Work instruction
Filter the entries down to the lines containing "none", and copy those lines.

Information provided
= Beginning of Section =

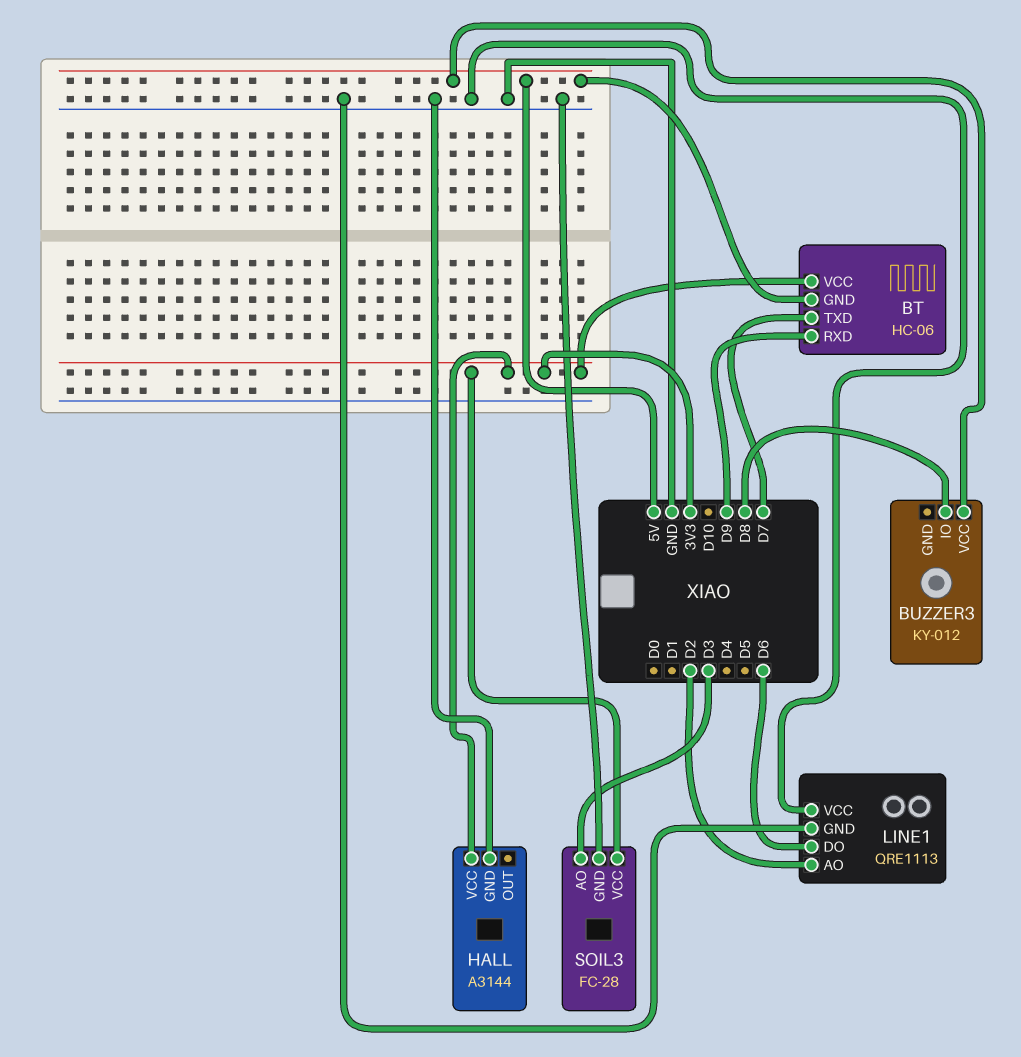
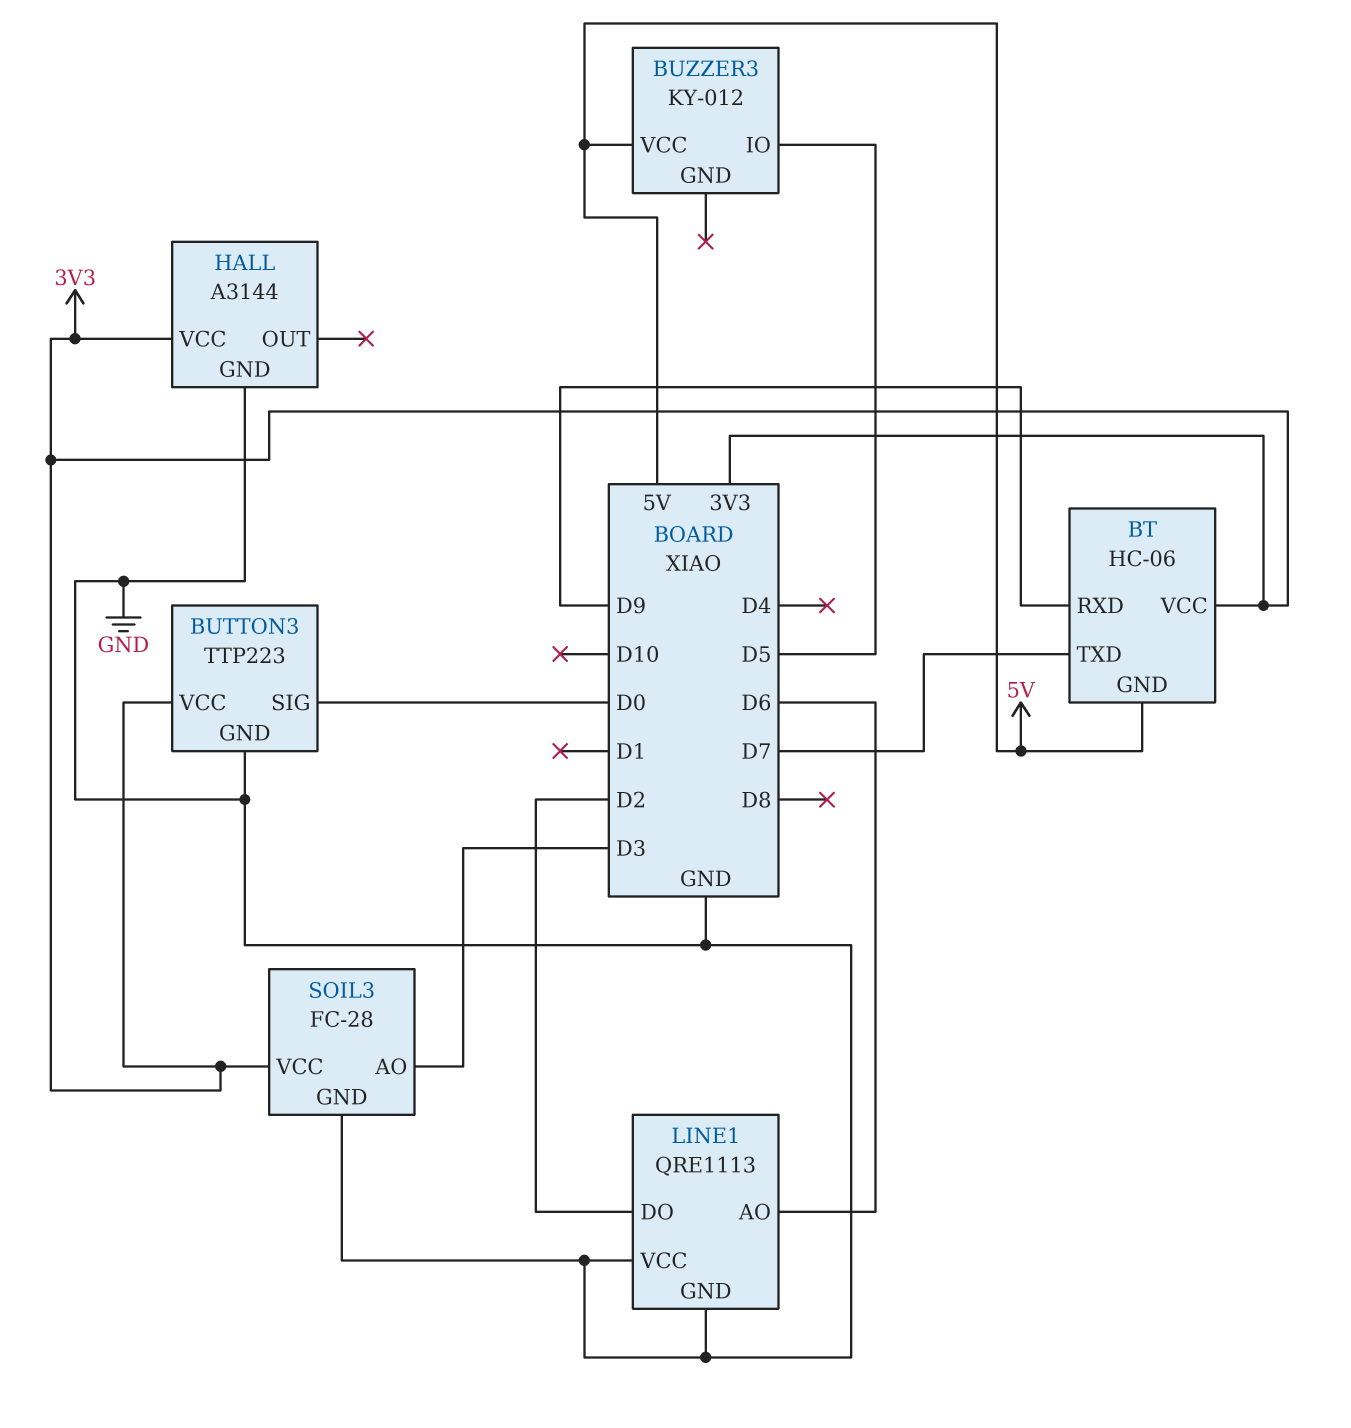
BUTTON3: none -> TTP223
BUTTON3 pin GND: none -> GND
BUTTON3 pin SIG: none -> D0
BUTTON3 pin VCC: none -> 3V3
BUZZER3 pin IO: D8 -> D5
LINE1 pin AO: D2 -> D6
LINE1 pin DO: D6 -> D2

= End of Section =
= Beginning of Section =

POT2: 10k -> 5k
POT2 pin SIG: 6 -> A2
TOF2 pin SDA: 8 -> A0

= End of Section =
= Beginning of Section =

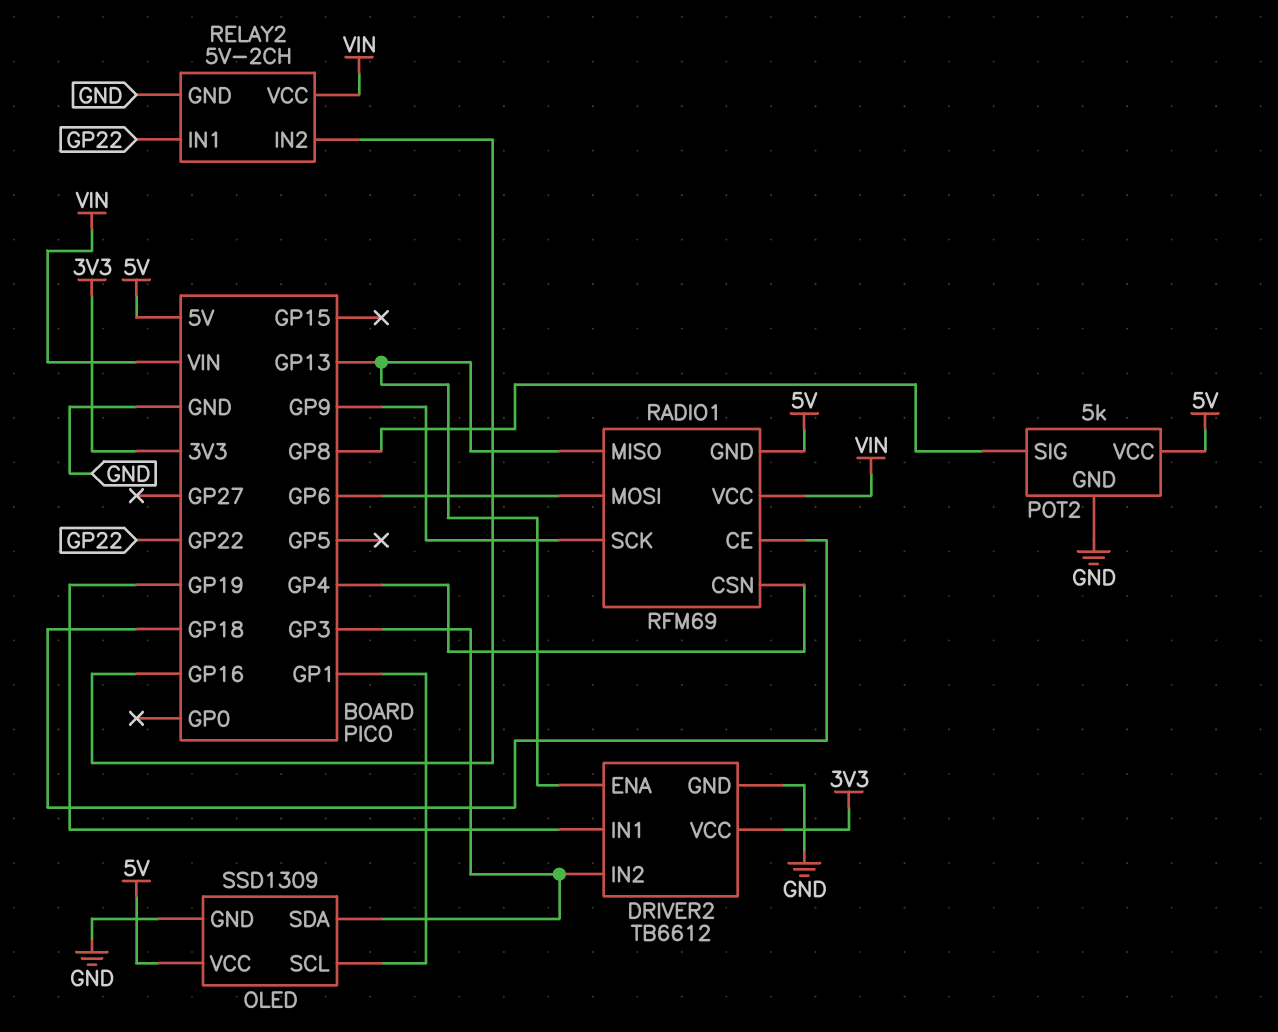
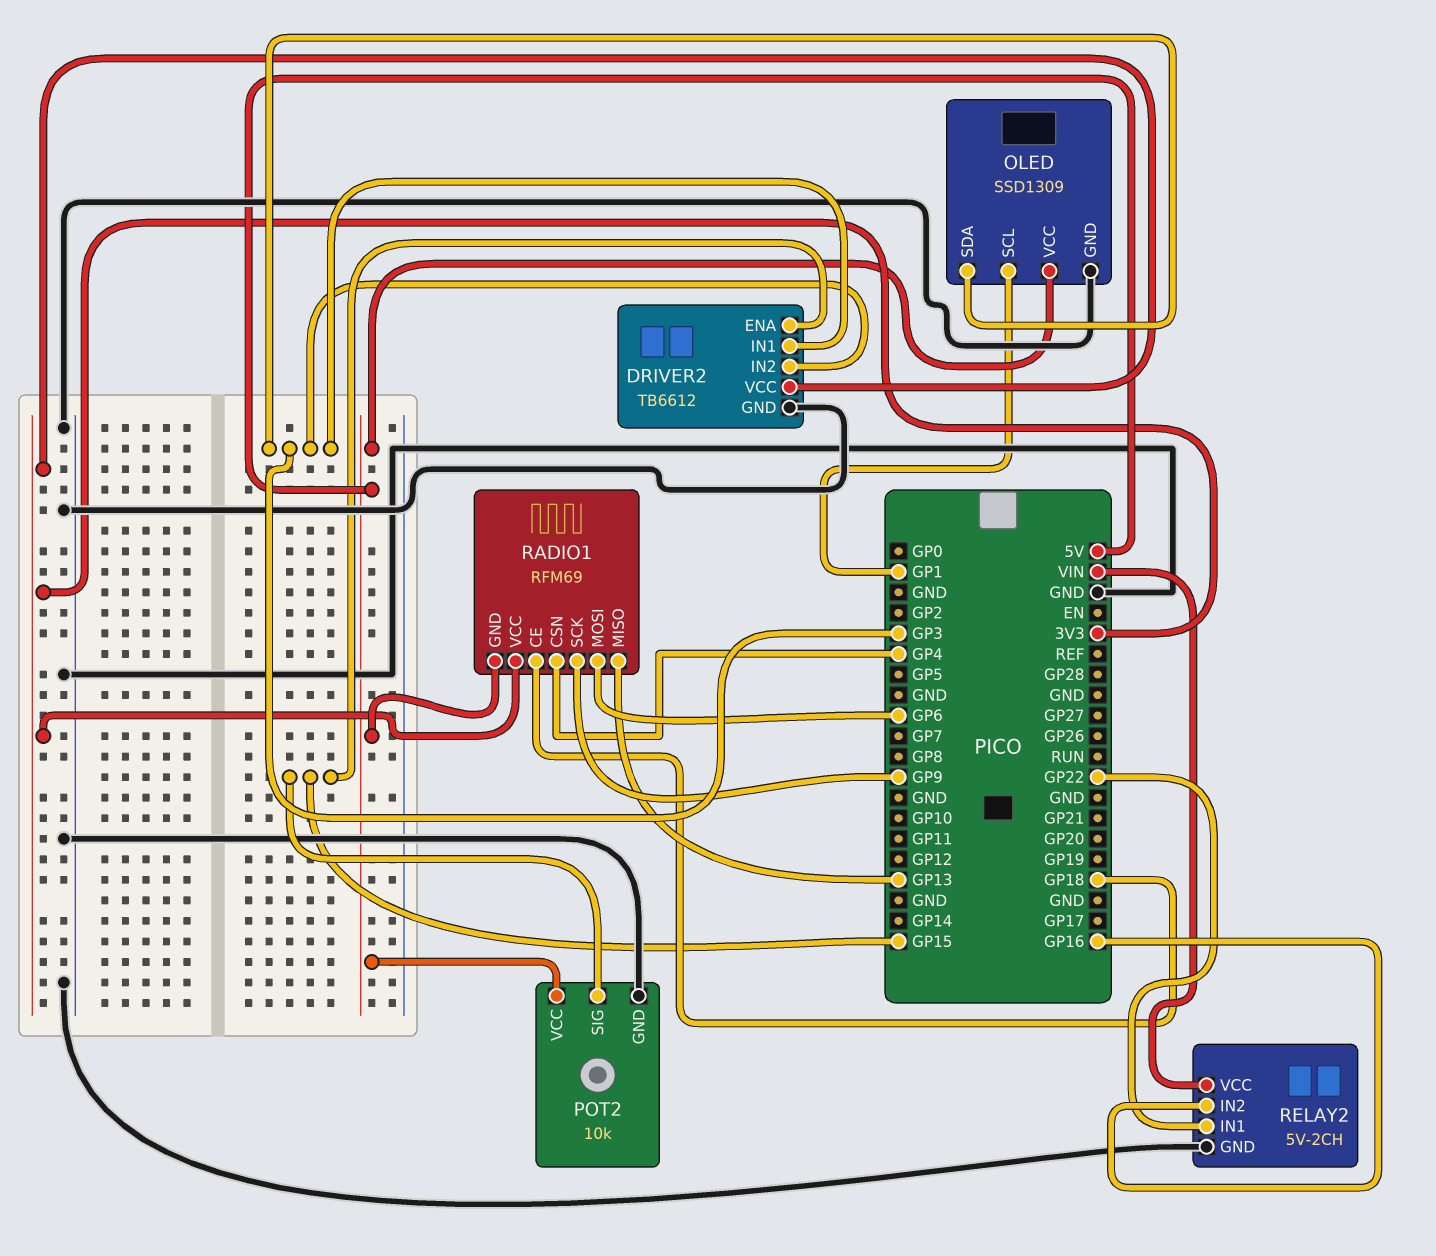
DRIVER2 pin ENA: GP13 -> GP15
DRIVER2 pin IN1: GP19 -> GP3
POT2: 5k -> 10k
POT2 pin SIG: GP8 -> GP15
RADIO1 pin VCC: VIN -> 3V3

= End of Section =

Reply
BUTTON3: none -> TTP223
BUTTON3 pin GND: none -> GND
BUTTON3 pin SIG: none -> D0
BUTTON3 pin VCC: none -> 3V3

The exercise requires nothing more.